WRITTEN INSTRUCTION:
List every line below containing "epithelium".

MATERIAL FOR THIS TASK:
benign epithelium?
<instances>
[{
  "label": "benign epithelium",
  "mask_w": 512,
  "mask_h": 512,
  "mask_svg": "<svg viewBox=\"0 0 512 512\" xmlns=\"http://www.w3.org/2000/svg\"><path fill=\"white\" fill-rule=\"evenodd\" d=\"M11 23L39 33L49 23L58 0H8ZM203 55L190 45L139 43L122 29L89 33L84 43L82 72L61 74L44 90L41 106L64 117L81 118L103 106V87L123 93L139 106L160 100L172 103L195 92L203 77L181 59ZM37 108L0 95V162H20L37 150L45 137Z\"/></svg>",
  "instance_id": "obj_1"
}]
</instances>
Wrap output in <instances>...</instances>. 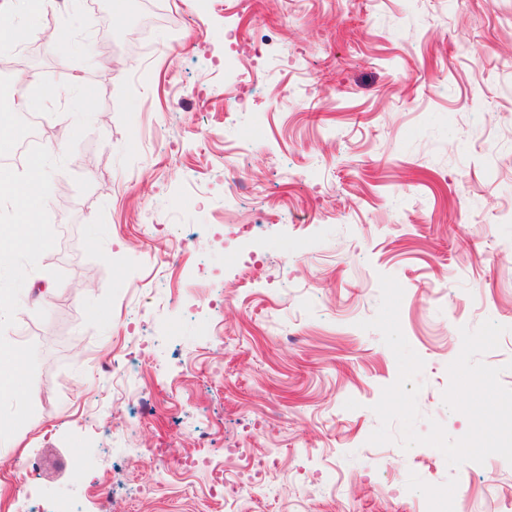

TASK OUTPUT:
benign epithelium?
  "label": "benign epithelium",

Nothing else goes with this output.